▸ **TASK GOAL**
A faithful transcript of all the lines below, with no pictures, is the goal here.
----------
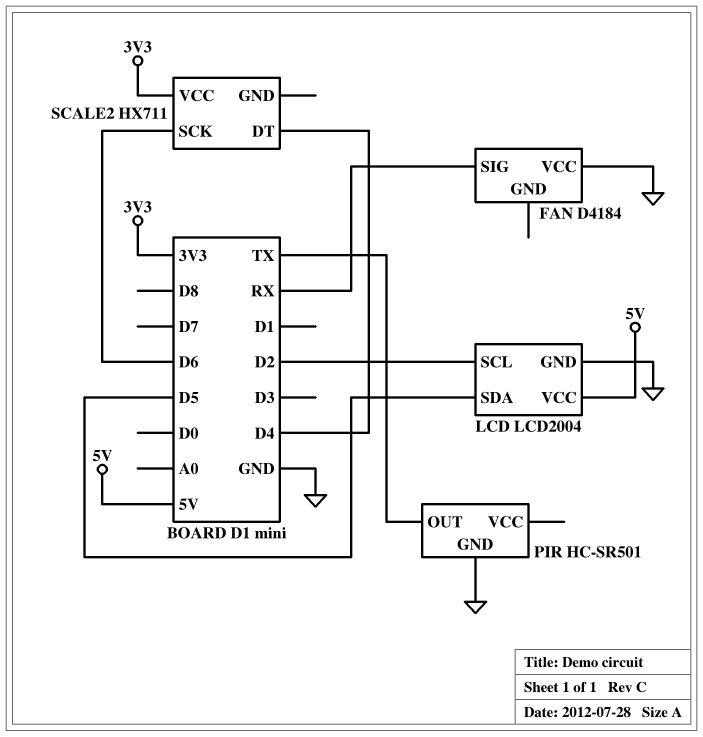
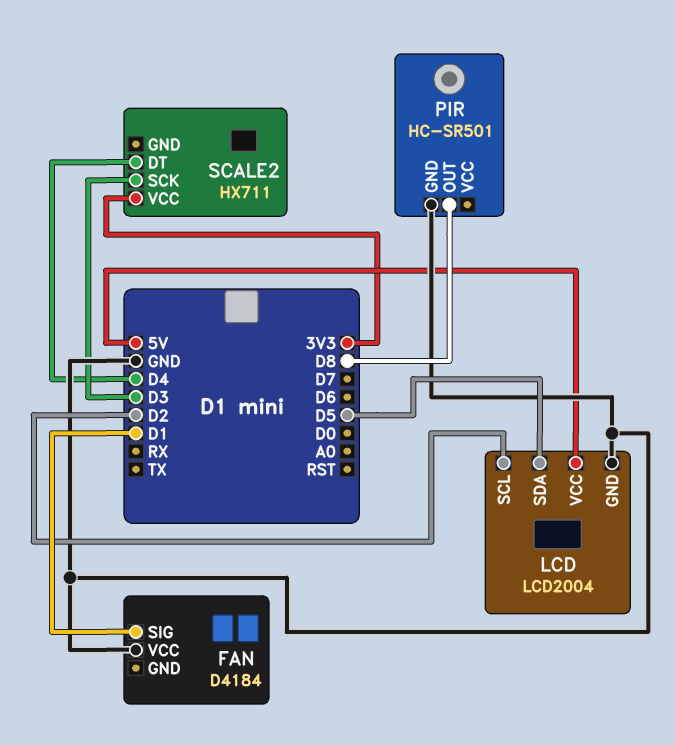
FAN pin SIG: RX -> D1
PIR pin OUT: TX -> D8
SCALE2 pin SCK: D6 -> D3

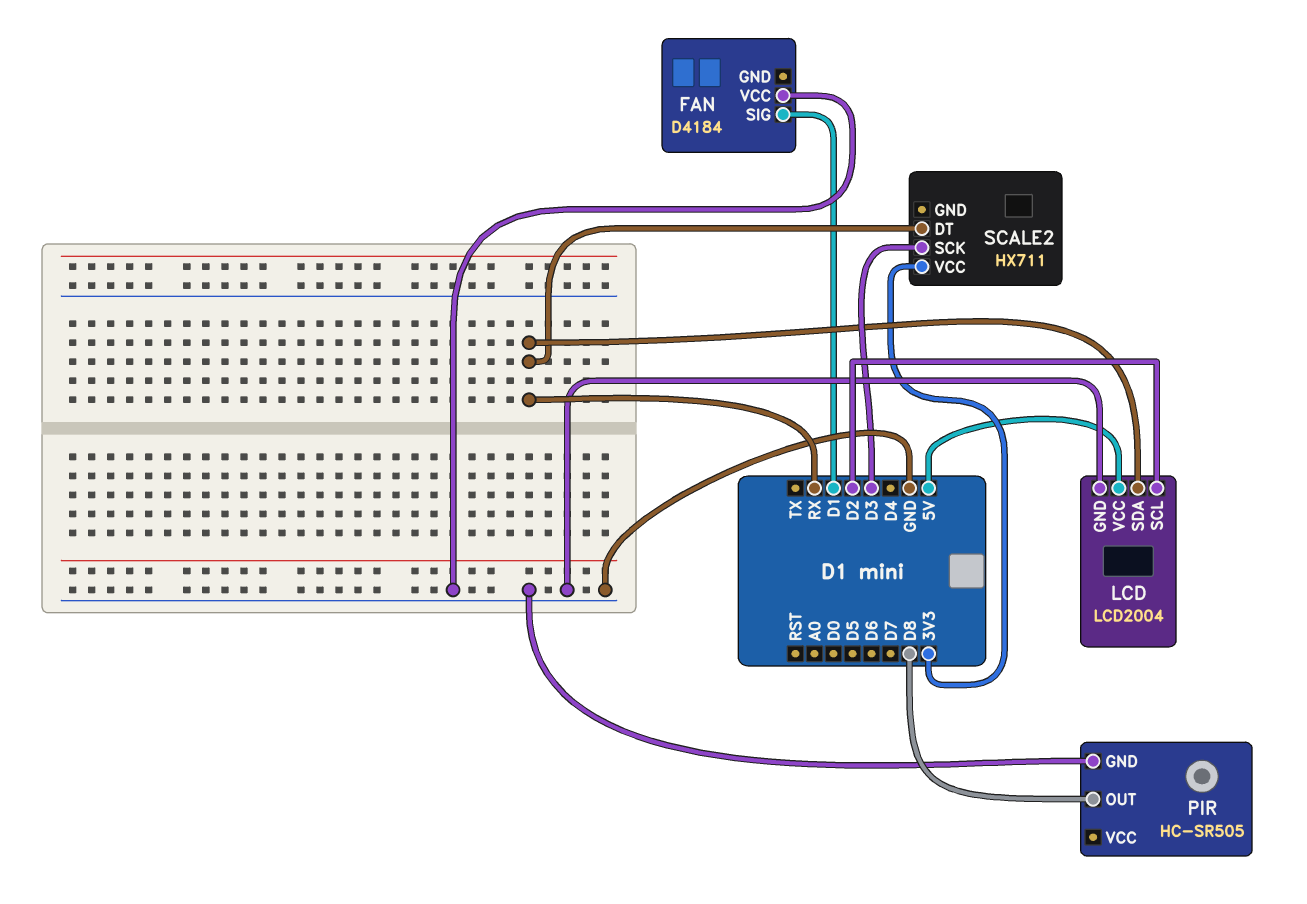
LCD pin SDA: D5 -> RX
PIR: HC-SR501 -> HC-SR505
SCALE2 pin DT: D4 -> RX

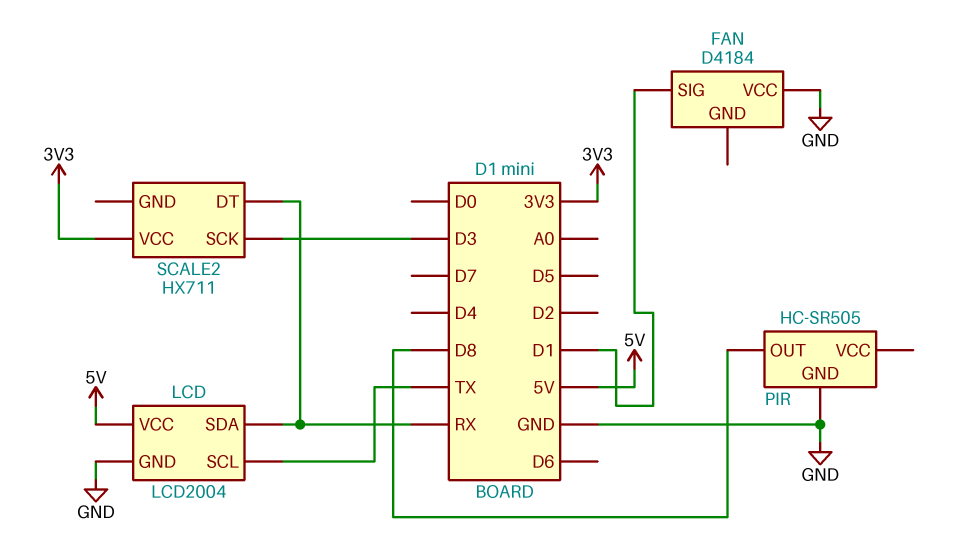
LCD pin SCL: D2 -> TX

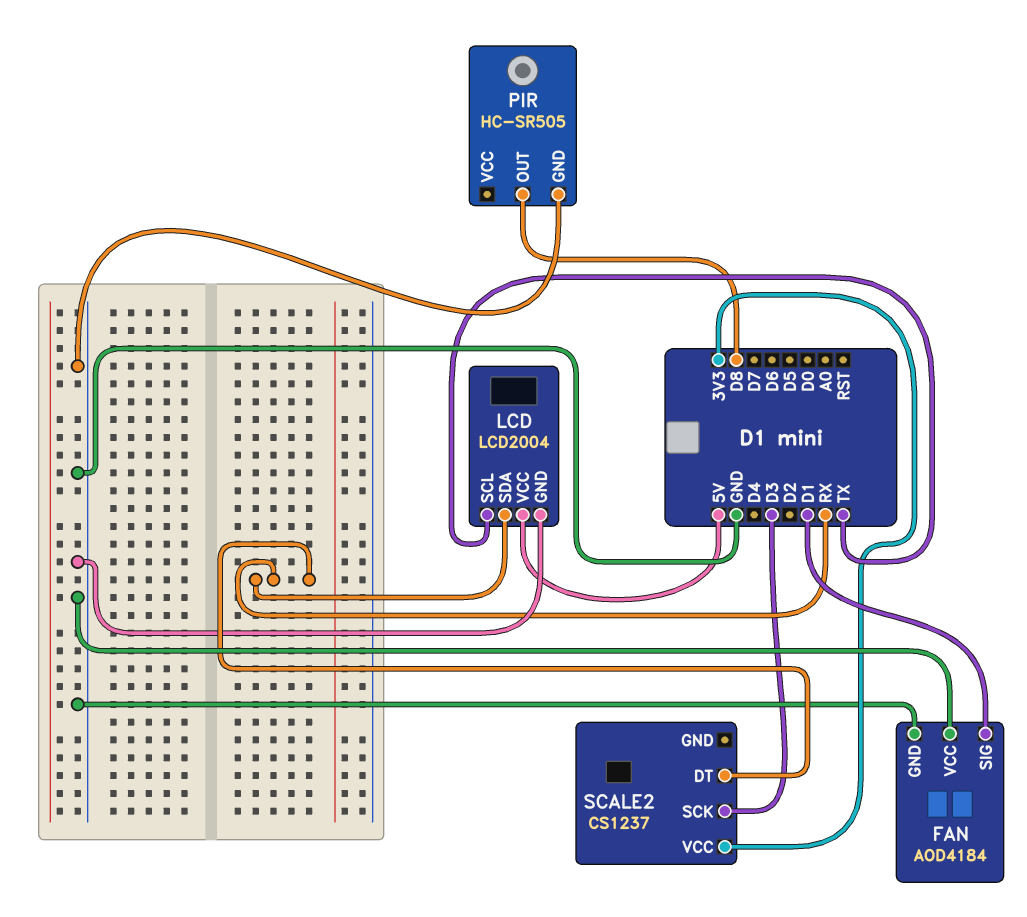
FAN: D4184 -> AOD4184
FAN pin GND: none -> GND
SCALE2: HX711 -> CS1237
----------
▸ **SOLUTION FOR THIS EXERCISE**
FAN pin SIG: RX -> D1
PIR pin OUT: TX -> D8
SCALE2 pin SCK: D6 -> D3

LCD pin SDA: D5 -> RX
PIR: HC-SR501 -> HC-SR505
SCALE2 pin DT: D4 -> RX

LCD pin SCL: D2 -> TX

FAN: D4184 -> AOD4184
FAN pin GND: none -> GND
SCALE2: HX711 -> CS1237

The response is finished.